--- THE DATA ---

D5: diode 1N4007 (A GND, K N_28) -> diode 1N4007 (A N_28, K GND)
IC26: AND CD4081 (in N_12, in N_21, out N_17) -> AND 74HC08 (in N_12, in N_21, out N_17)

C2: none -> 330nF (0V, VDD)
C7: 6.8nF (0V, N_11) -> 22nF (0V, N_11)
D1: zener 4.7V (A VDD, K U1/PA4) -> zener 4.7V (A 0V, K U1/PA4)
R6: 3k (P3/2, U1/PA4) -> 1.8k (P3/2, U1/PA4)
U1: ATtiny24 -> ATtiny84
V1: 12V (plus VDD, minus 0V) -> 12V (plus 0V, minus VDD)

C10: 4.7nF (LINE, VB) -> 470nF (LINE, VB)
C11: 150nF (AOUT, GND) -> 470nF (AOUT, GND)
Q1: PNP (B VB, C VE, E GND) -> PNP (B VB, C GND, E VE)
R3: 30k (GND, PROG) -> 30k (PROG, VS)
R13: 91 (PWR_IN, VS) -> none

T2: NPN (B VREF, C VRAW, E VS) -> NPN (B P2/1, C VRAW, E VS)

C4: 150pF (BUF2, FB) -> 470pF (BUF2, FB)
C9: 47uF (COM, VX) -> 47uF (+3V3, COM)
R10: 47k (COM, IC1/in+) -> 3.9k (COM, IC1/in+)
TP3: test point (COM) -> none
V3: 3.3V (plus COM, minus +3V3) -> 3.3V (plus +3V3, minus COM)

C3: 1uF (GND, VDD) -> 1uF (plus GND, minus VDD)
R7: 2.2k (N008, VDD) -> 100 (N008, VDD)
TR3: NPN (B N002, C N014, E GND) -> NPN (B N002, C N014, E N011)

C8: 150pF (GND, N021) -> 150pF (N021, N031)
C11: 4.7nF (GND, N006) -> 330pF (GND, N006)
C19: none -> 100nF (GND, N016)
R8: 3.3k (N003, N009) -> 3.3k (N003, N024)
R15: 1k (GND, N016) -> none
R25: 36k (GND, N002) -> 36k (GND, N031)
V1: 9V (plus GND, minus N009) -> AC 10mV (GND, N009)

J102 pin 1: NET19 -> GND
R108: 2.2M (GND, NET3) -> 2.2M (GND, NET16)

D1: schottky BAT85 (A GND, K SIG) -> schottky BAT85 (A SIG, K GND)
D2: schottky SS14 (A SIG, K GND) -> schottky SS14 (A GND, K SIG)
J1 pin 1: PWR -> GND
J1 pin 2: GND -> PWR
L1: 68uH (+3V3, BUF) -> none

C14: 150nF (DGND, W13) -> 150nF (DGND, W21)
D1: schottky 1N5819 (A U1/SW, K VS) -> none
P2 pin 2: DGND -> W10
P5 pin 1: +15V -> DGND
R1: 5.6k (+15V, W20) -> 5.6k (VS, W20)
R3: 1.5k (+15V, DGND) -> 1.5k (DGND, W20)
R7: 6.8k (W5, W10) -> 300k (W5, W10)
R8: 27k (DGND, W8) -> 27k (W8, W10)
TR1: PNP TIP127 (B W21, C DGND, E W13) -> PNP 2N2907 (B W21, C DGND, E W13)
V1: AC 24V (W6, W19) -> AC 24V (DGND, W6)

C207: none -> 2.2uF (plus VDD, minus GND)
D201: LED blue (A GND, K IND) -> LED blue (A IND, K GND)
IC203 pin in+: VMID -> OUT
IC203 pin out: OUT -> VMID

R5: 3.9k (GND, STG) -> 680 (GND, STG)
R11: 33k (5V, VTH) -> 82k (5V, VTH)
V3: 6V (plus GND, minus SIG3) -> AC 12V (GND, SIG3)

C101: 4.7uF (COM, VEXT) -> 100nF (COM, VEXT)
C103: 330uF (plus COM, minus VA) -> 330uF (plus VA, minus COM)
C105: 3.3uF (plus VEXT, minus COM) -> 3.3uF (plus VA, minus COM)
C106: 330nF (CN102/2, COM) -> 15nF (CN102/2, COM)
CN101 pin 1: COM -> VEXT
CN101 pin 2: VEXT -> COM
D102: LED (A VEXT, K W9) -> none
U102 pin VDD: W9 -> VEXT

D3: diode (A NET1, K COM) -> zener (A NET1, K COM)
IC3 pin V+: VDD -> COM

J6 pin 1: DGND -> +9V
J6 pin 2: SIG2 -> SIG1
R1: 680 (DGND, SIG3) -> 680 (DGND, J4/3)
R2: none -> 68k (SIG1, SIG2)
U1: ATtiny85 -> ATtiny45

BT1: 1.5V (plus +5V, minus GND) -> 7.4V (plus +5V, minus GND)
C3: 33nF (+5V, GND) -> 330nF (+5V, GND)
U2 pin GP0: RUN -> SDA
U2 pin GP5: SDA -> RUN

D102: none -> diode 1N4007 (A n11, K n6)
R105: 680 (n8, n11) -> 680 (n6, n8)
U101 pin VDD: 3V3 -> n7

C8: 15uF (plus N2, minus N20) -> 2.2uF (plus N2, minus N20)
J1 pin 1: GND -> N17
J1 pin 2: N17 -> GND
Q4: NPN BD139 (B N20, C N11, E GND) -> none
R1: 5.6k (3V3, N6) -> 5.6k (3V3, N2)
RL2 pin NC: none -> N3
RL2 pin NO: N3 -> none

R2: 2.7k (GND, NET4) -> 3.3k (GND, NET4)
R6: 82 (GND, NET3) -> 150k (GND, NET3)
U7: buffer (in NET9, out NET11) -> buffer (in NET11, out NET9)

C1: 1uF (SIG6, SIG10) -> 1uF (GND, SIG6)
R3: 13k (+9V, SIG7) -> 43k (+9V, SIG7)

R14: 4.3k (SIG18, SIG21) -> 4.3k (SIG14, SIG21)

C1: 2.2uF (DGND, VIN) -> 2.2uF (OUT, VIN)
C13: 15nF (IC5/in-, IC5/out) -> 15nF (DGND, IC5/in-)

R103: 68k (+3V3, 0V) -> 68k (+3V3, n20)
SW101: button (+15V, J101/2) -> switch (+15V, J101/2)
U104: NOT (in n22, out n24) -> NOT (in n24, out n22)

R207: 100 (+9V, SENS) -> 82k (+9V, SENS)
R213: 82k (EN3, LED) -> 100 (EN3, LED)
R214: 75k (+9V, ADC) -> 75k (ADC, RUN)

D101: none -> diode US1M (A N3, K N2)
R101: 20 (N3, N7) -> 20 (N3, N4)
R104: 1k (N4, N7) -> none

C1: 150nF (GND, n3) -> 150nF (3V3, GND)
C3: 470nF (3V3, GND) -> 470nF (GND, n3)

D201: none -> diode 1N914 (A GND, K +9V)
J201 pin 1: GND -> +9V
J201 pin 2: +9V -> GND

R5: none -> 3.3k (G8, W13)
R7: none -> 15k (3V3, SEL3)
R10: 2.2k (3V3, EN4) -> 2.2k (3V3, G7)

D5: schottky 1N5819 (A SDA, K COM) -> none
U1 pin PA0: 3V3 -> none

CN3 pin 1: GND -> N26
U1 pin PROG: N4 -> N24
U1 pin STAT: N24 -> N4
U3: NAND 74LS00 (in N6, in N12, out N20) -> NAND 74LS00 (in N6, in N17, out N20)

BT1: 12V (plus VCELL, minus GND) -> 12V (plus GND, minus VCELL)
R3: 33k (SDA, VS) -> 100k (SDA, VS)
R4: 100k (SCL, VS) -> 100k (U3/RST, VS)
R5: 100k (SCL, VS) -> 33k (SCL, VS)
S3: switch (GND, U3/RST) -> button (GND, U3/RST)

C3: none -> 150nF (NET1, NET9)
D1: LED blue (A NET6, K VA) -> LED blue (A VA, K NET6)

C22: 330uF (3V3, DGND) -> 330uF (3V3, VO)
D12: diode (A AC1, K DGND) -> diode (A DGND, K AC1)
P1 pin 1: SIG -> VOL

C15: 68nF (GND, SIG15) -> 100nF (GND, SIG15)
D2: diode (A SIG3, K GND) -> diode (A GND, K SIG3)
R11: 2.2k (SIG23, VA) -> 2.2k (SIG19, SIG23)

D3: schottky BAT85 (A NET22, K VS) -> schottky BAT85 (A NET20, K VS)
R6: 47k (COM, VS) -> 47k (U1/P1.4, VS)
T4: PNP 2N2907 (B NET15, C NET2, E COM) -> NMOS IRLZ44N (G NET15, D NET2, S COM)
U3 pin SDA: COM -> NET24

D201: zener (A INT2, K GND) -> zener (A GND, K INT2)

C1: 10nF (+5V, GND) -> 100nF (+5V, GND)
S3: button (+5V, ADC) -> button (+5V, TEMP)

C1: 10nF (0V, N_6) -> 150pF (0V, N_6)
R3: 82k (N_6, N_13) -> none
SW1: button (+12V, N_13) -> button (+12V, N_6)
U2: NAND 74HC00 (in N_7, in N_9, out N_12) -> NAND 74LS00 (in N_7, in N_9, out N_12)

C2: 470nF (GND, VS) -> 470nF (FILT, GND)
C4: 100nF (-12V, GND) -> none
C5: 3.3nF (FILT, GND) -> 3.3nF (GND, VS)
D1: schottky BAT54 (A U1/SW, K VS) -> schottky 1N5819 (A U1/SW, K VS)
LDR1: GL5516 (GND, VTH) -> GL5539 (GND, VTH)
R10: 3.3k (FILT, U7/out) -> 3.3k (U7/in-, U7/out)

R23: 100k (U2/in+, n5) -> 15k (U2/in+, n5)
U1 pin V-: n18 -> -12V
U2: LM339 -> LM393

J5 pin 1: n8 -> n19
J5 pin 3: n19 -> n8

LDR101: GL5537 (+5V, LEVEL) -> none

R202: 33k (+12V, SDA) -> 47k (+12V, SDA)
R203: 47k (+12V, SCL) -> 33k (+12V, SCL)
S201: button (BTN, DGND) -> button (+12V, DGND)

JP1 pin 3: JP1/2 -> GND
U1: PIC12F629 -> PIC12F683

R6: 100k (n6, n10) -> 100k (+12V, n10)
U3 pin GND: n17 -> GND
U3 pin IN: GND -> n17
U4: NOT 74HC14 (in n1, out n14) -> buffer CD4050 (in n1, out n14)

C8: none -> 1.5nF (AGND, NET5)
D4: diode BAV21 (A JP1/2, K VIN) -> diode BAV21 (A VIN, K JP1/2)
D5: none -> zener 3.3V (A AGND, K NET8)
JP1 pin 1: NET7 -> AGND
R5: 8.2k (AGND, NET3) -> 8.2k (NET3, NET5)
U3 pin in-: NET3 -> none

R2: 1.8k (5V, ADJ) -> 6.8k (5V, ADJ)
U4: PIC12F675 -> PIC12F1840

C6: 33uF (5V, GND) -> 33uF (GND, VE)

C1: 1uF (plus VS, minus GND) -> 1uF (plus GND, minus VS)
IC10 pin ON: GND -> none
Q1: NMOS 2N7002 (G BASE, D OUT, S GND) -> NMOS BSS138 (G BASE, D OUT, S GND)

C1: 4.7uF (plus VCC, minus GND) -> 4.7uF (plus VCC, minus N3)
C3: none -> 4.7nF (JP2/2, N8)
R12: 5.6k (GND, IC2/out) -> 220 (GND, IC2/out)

---

§ **INSTRUCTIONS TO FOLLOW**:
Repeat the entries above exactly, from the first line through the line containing "V3: 6V (plus".

§ **WRITTEN SOLUTION**:
D5: diode 1N4007 (A GND, K N_28) -> diode 1N4007 (A N_28, K GND)
IC26: AND CD4081 (in N_12, in N_21, out N_17) -> AND 74HC08 (in N_12, in N_21, out N_17)

C2: none -> 330nF (0V, VDD)
C7: 6.8nF (0V, N_11) -> 22nF (0V, N_11)
D1: zener 4.7V (A VDD, K U1/PA4) -> zener 4.7V (A 0V, K U1/PA4)
R6: 3k (P3/2, U1/PA4) -> 1.8k (P3/2, U1/PA4)
U1: ATtiny24 -> ATtiny84
V1: 12V (plus VDD, minus 0V) -> 12V (plus 0V, minus VDD)

C10: 4.7nF (LINE, VB) -> 470nF (LINE, VB)
C11: 150nF (AOUT, GND) -> 470nF (AOUT, GND)
Q1: PNP (B VB, C VE, E GND) -> PNP (B VB, C GND, E VE)
R3: 30k (GND, PROG) -> 30k (PROG, VS)
R13: 91 (PWR_IN, VS) -> none

T2: NPN (B VREF, C VRAW, E VS) -> NPN (B P2/1, C VRAW, E VS)

C4: 150pF (BUF2, FB) -> 470pF (BUF2, FB)
C9: 47uF (COM, VX) -> 47uF (+3V3, COM)
R10: 47k (COM, IC1/in+) -> 3.9k (COM, IC1/in+)
TP3: test point (COM) -> none
V3: 3.3V (plus COM, minus +3V3) -> 3.3V (plus +3V3, minus COM)

C3: 1uF (GND, VDD) -> 1uF (plus GND, minus VDD)
R7: 2.2k (N008, VDD) -> 100 (N008, VDD)
TR3: NPN (B N002, C N014, E GND) -> NPN (B N002, C N014, E N011)

C8: 150pF (GND, N021) -> 150pF (N021, N031)
C11: 4.7nF (GND, N006) -> 330pF (GND, N006)
C19: none -> 100nF (GND, N016)
R8: 3.3k (N003, N009) -> 3.3k (N003, N024)
R15: 1k (GND, N016) -> none
R25: 36k (GND, N002) -> 36k (GND, N031)
V1: 9V (plus GND, minus N009) -> AC 10mV (GND, N009)

J102 pin 1: NET19 -> GND
R108: 2.2M (GND, NET3) -> 2.2M (GND, NET16)

D1: schottky BAT85 (A GND, K SIG) -> schottky BAT85 (A SIG, K GND)
D2: schottky SS14 (A SIG, K GND) -> schottky SS14 (A GND, K SIG)
J1 pin 1: PWR -> GND
J1 pin 2: GND -> PWR
L1: 68uH (+3V3, BUF) -> none

C14: 150nF (DGND, W13) -> 150nF (DGND, W21)
D1: schottky 1N5819 (A U1/SW, K VS) -> none
P2 pin 2: DGND -> W10
P5 pin 1: +15V -> DGND
R1: 5.6k (+15V, W20) -> 5.6k (VS, W20)
R3: 1.5k (+15V, DGND) -> 1.5k (DGND, W20)
R7: 6.8k (W5, W10) -> 300k (W5, W10)
R8: 27k (DGND, W8) -> 27k (W8, W10)
TR1: PNP TIP127 (B W21, C DGND, E W13) -> PNP 2N2907 (B W21, C DGND, E W13)
V1: AC 24V (W6, W19) -> AC 24V (DGND, W6)

C207: none -> 2.2uF (plus VDD, minus GND)
D201: LED blue (A GND, K IND) -> LED blue (A IND, K GND)
IC203 pin in+: VMID -> OUT
IC203 pin out: OUT -> VMID

R5: 3.9k (GND, STG) -> 680 (GND, STG)
R11: 33k (5V, VTH) -> 82k (5V, VTH)
V3: 6V (plus GND, minus SIG3) -> AC 12V (GND, SIG3)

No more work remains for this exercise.